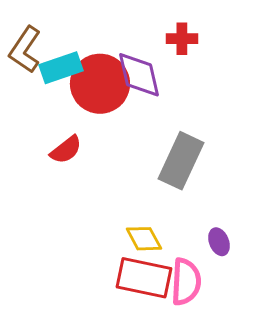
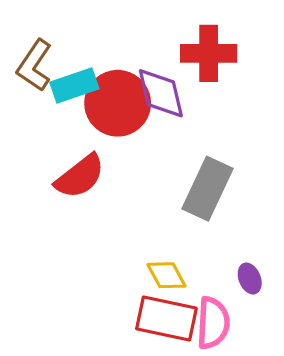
red cross: (182, 39) -> (209, 53), size x1.6
red semicircle: (66, 150) -> (80, 176), size x1.4

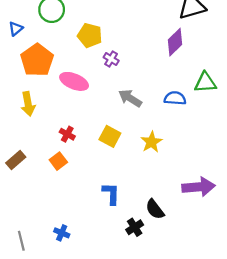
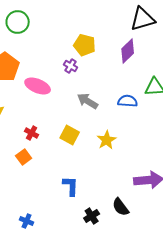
yellow pentagon: (90, 35) -> (85, 45), moved
black semicircle: (155, 209) -> (121, 207), moved

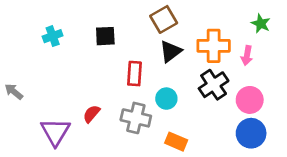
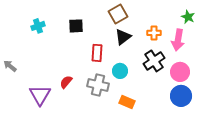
orange cross: (214, 46) -> (154, 33), size x0.6
pink arrow: (247, 56) -> (178, 40), size x1.5

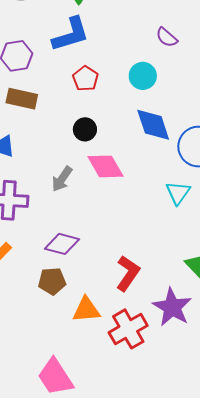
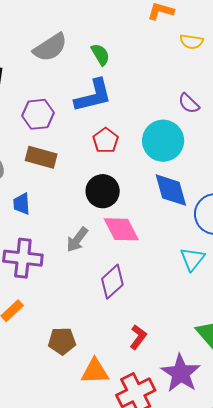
cyan circle: (143, 76) -> (163, 141), size x1.5
black circle: (85, 129) -> (103, 191), size x1.4
purple diamond: (62, 244) -> (112, 282), moved, turned -60
red L-shape: (128, 273) -> (138, 337), size x0.7

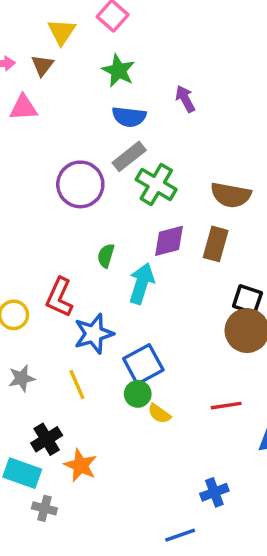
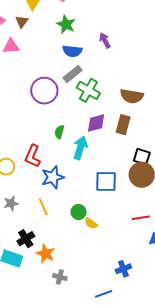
blue square: (143, 364) -> (106, 182), moved, turned 30
red line: (226, 406) -> (141, 218), moved
gray cross: (44, 508) -> (60, 277), moved

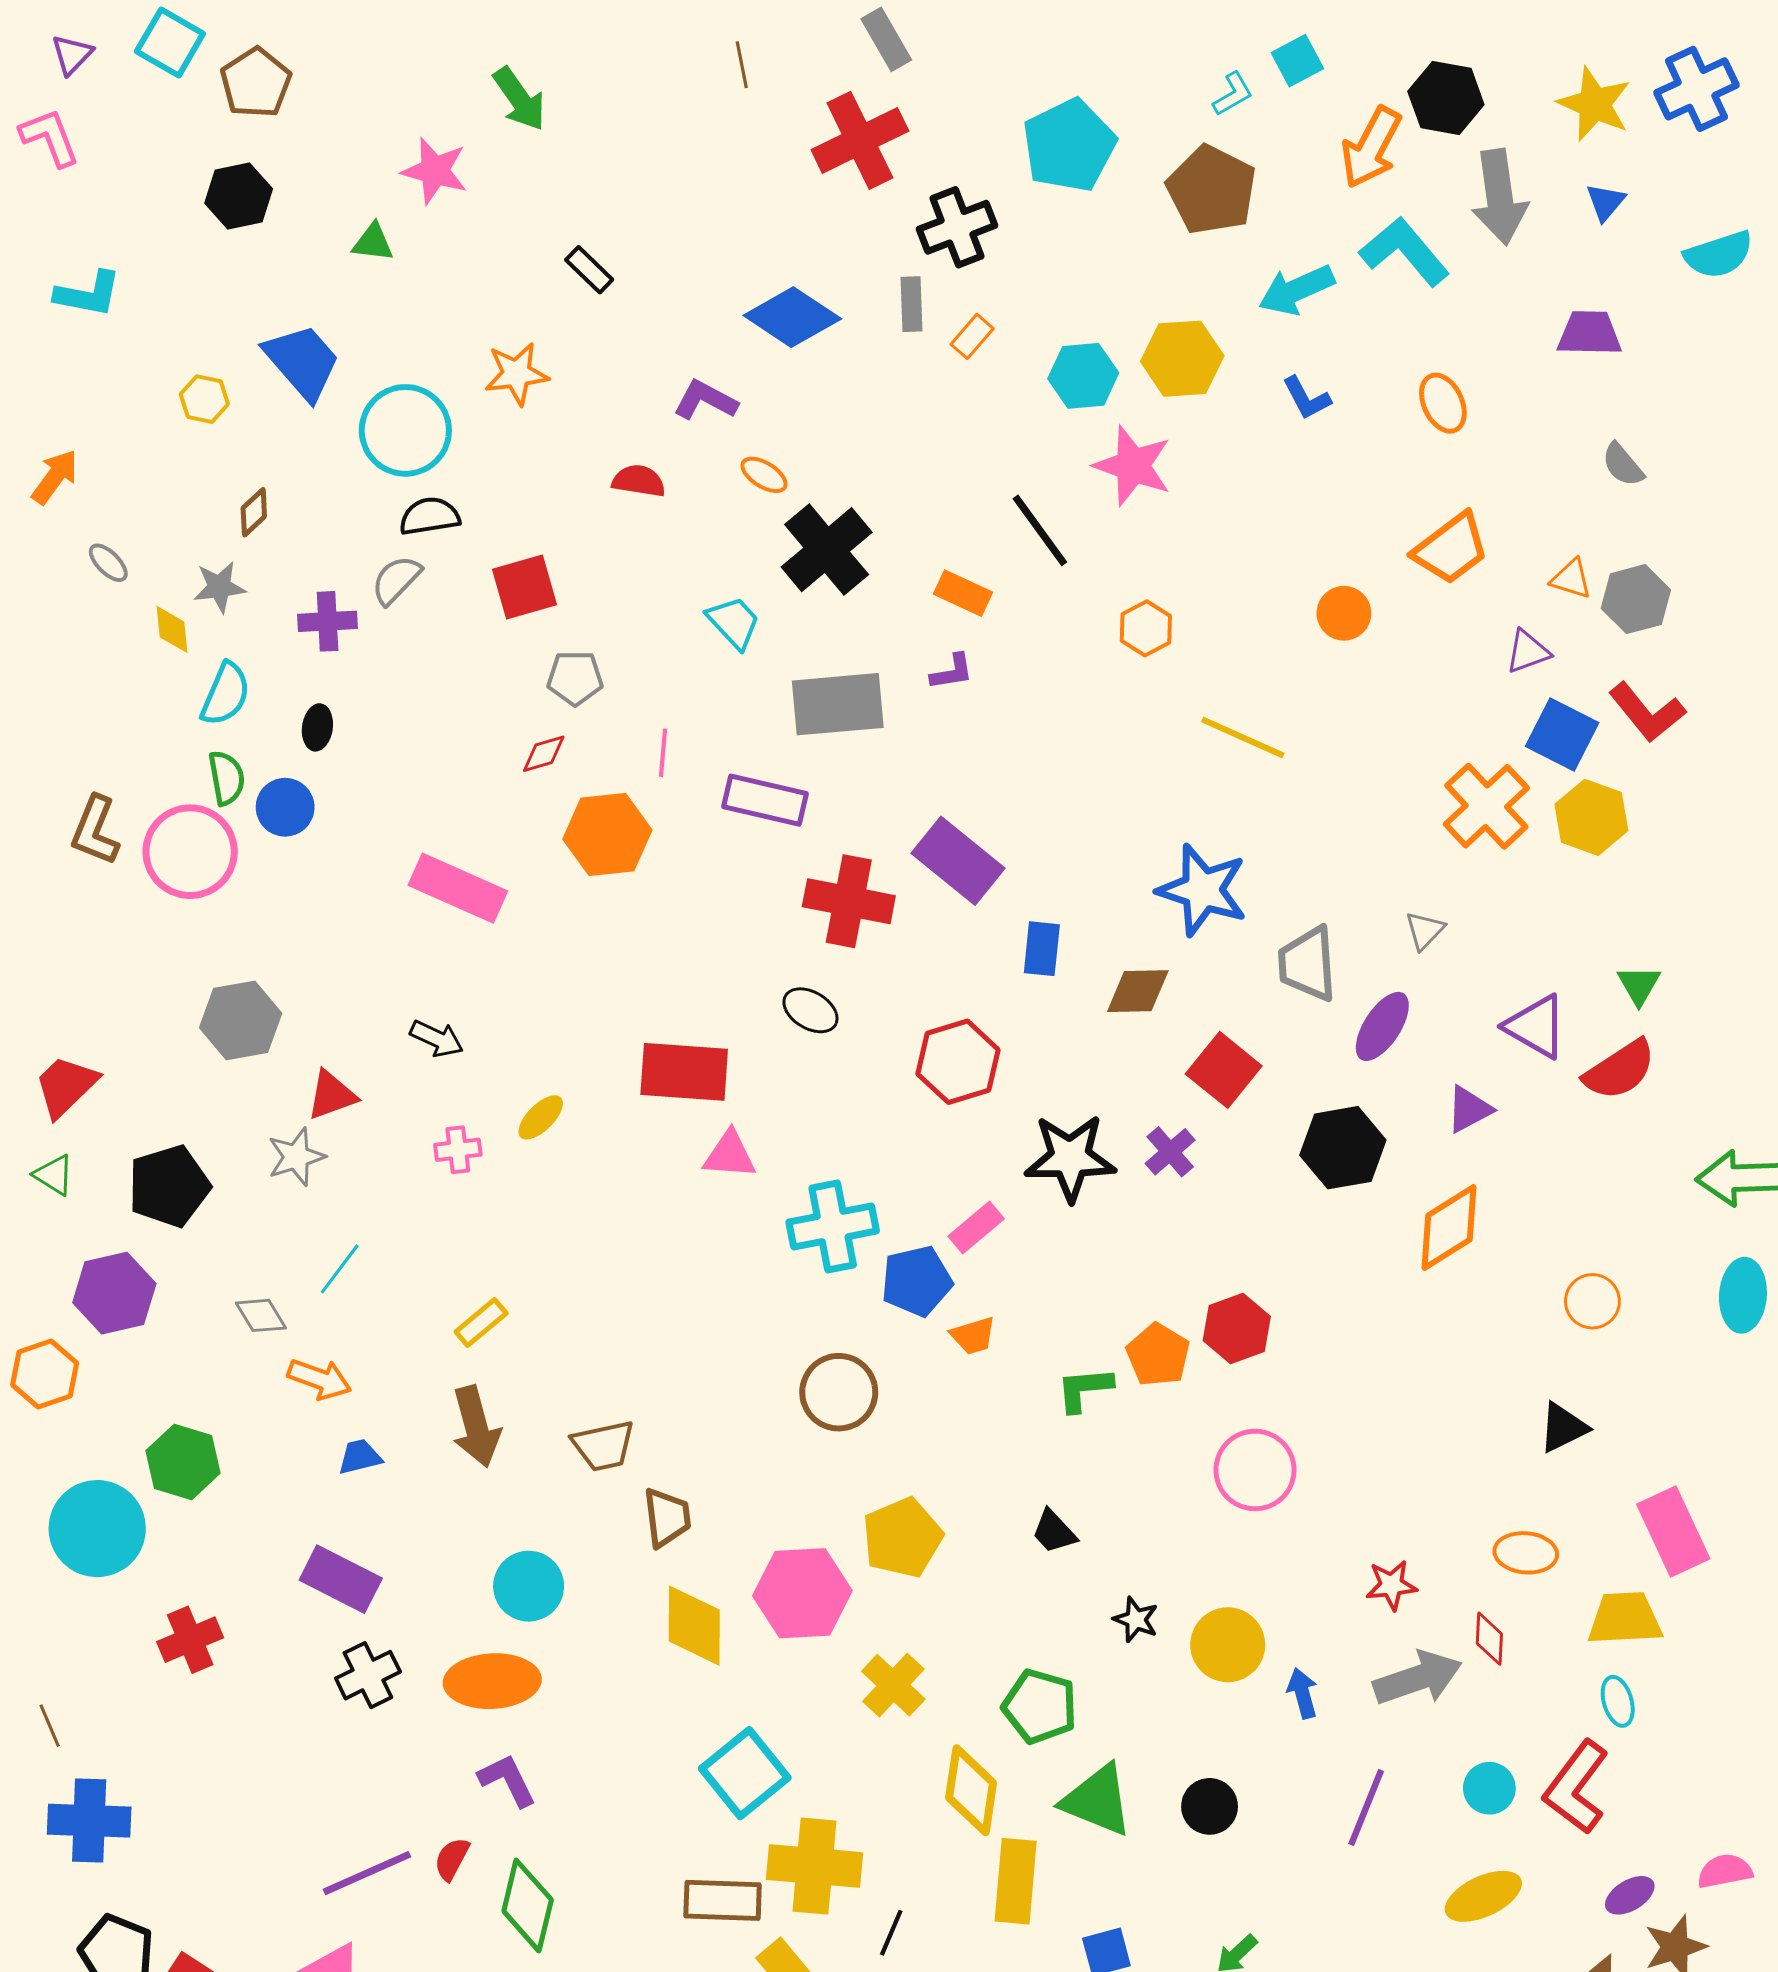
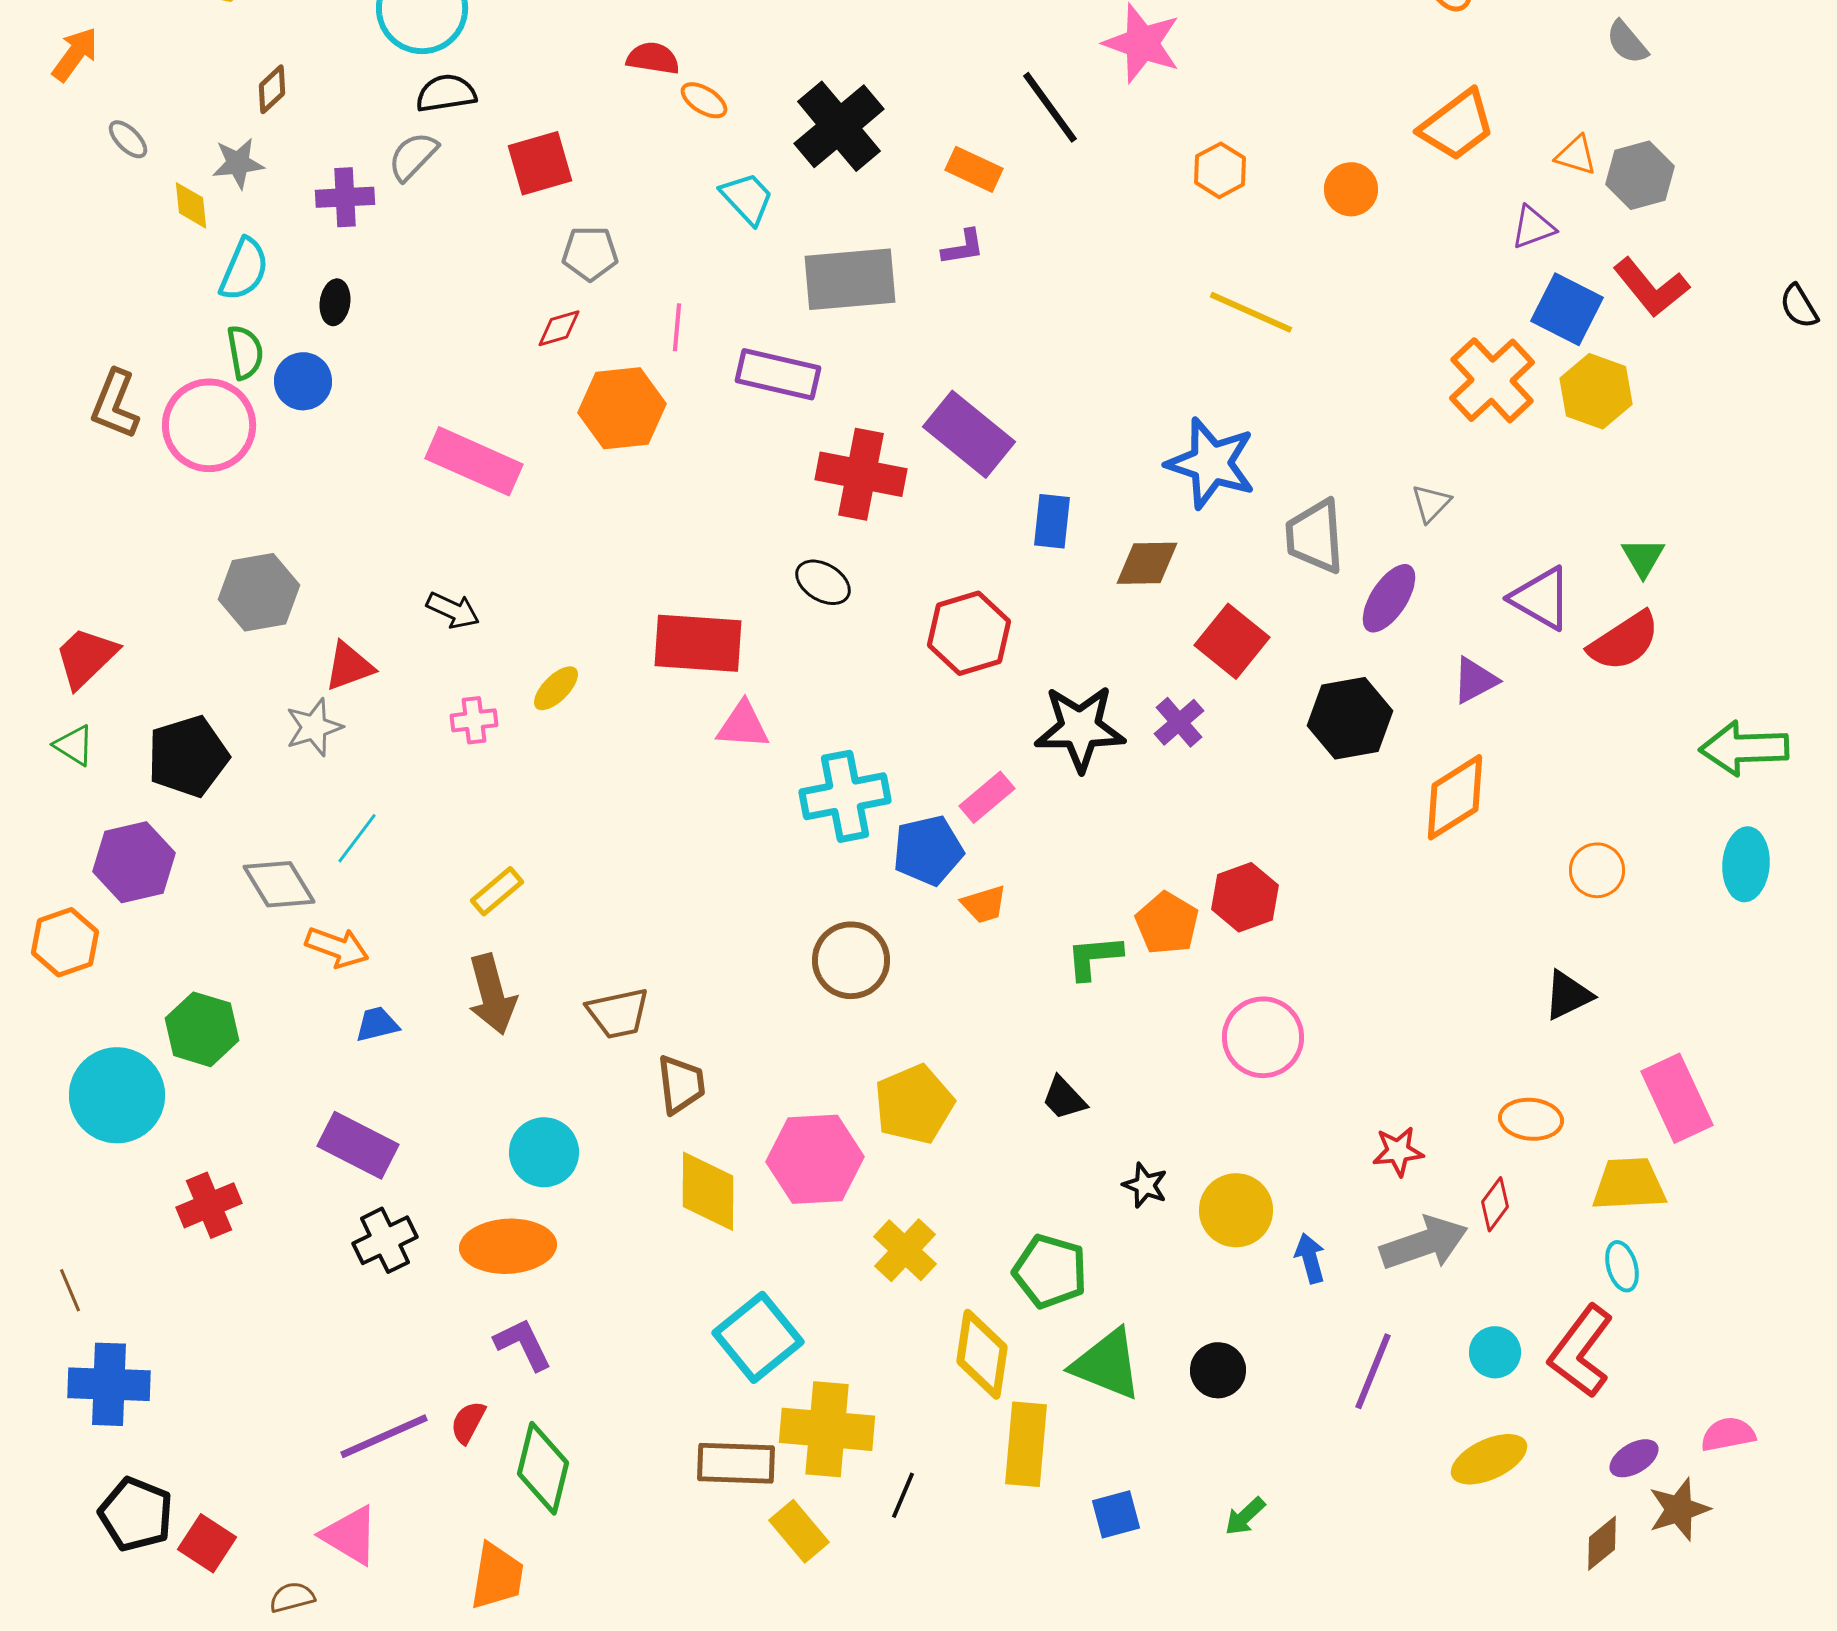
orange ellipse: (764, 475) -> (704, 100), moved
orange hexagon: (1146, 628) -> (1220, 170), moved
gray diamond: (261, 1315) -> (279, 884), size x1.4
red diamond: (1489, 1639) -> (1495, 1204), turned 34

= = = = =

* [PROBLEM REQUIREMENTS]:
In the material above, the line with "orange ellipse: (764, 475)" marks the start. Print it and every line after it through the last, exactly.

* [TASK ANSWER]:
orange ellipse: (764, 475) -> (704, 100), moved
orange hexagon: (1146, 628) -> (1220, 170), moved
gray diamond: (261, 1315) -> (279, 884), size x1.4
red diamond: (1489, 1639) -> (1495, 1204), turned 34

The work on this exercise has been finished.